> Problem: Tell how many lines of the entries below include the string "RADIO". Respond with the number alone.

[[ Source information open ]]

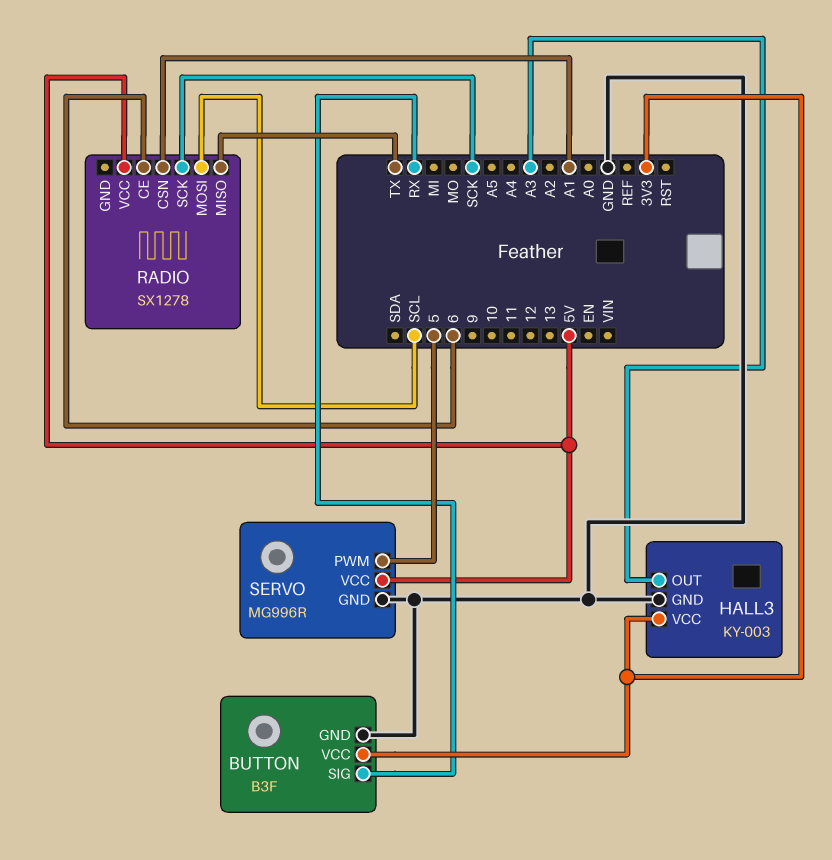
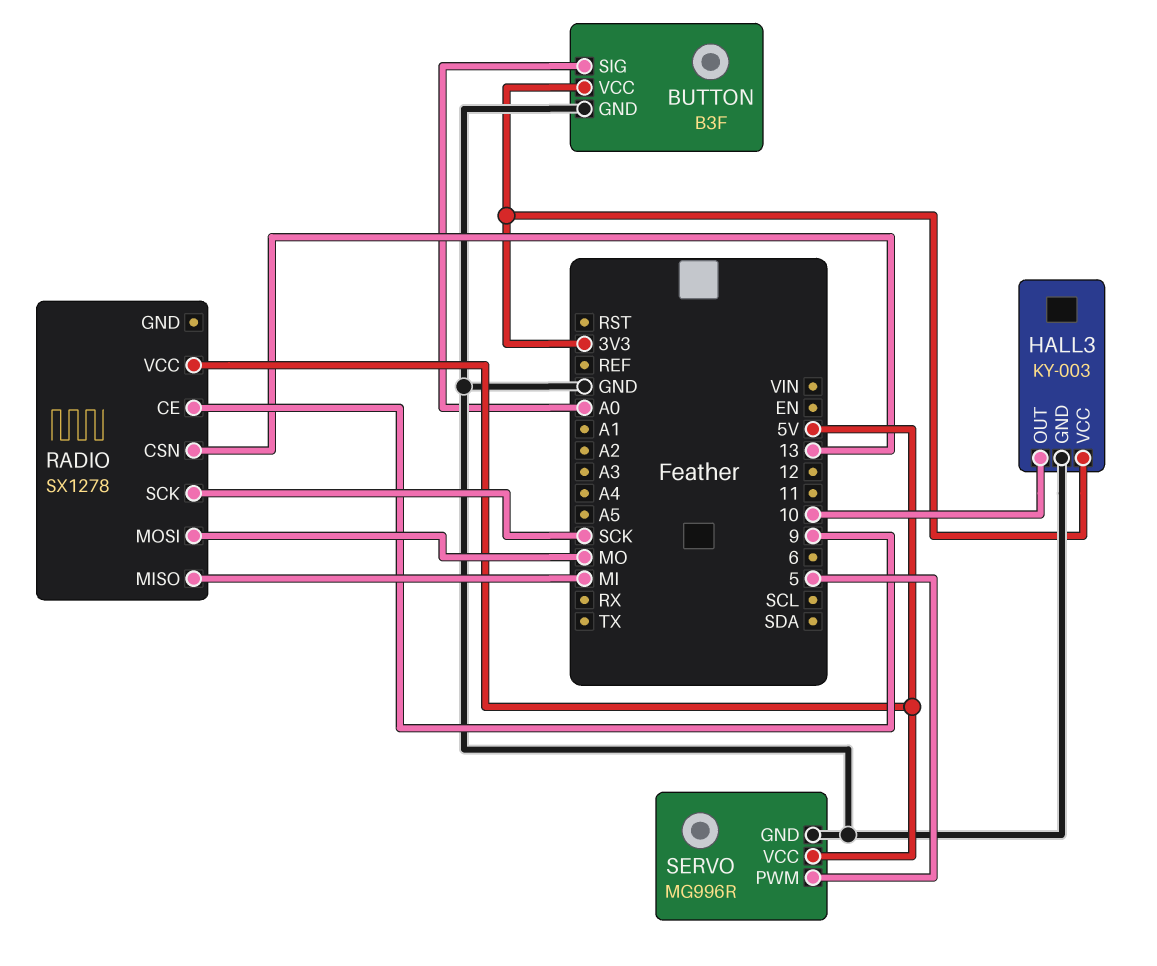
BUTTON pin SIG: RX -> A0
HALL3 pin OUT: A3 -> 10
RADIO pin CE: 6 -> 9
RADIO pin CSN: A1 -> 13
RADIO pin MISO: TX -> MI
RADIO pin MOSI: SCL -> MO

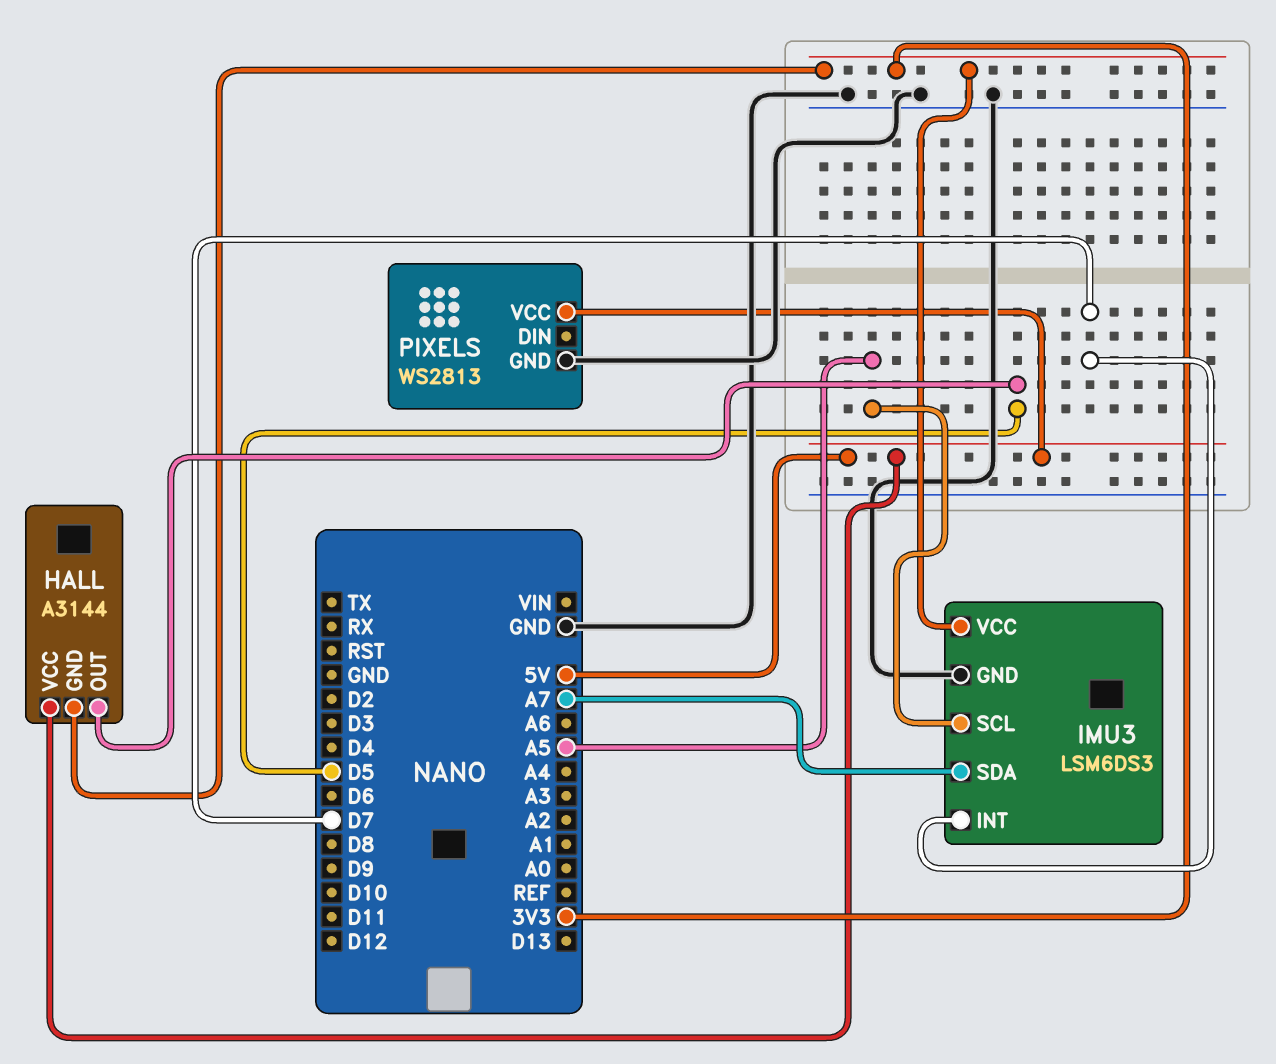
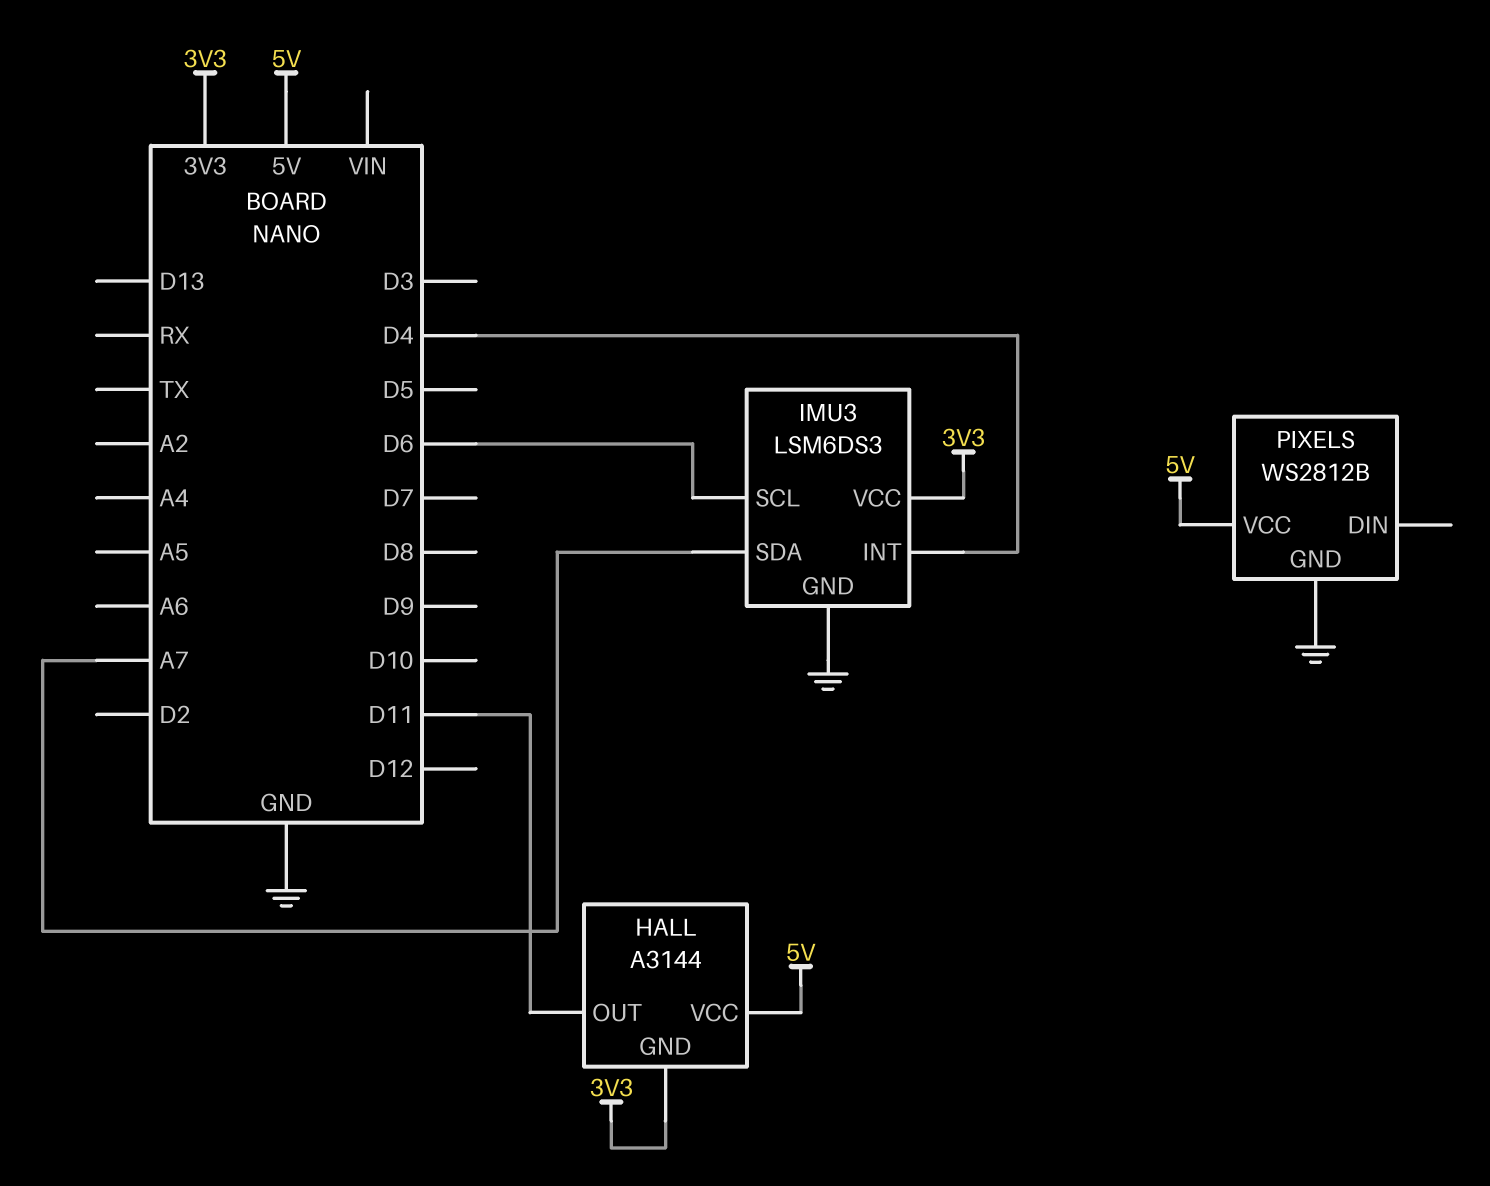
HALL pin OUT: D5 -> D11
IMU3 pin INT: D7 -> D4
IMU3 pin SCL: A5 -> D6
PIXELS: WS2813 -> WS2812B

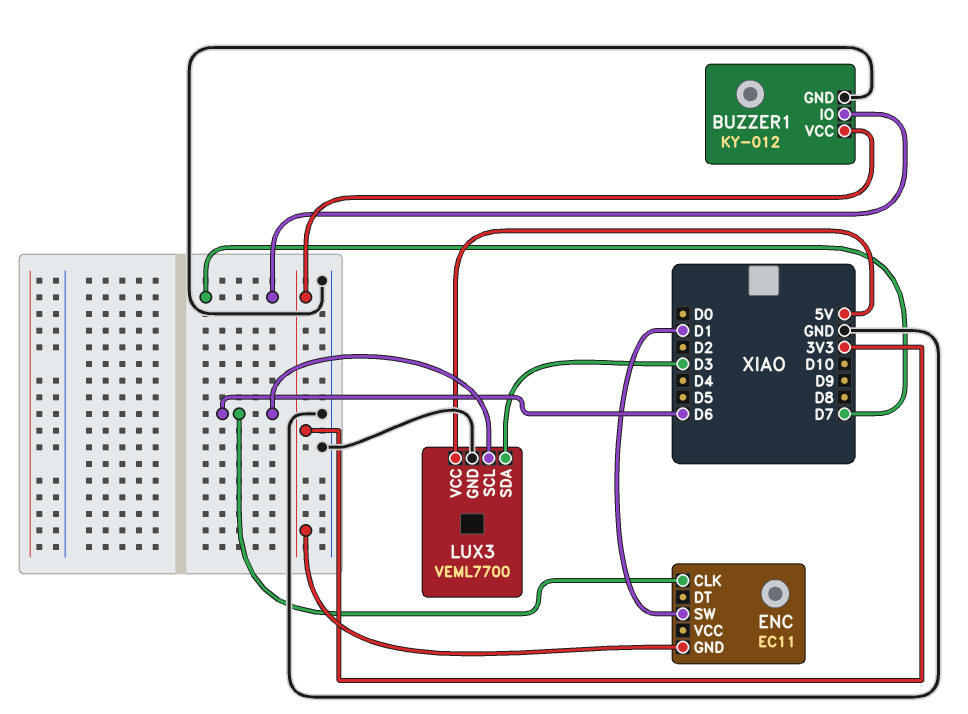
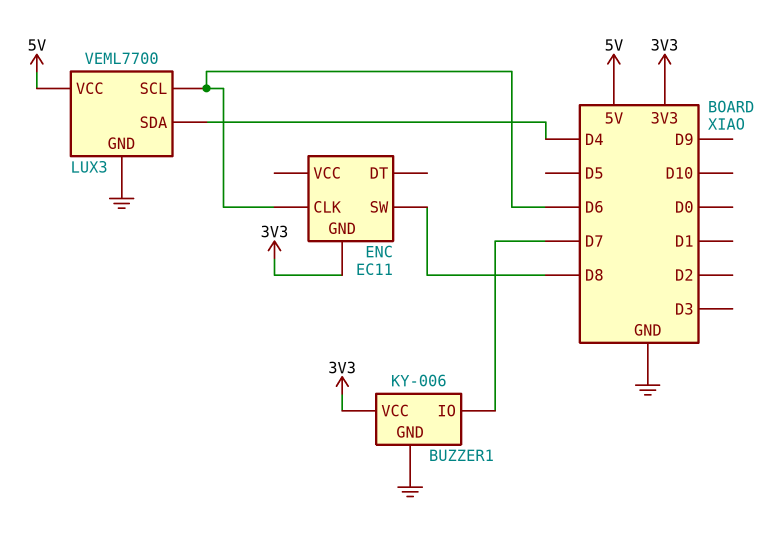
BUZZER1: KY-012 -> KY-006
ENC pin SW: D1 -> D8
LUX3 pin SDA: D3 -> D4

[[ Source information closed ]]

> Completed exercise: 4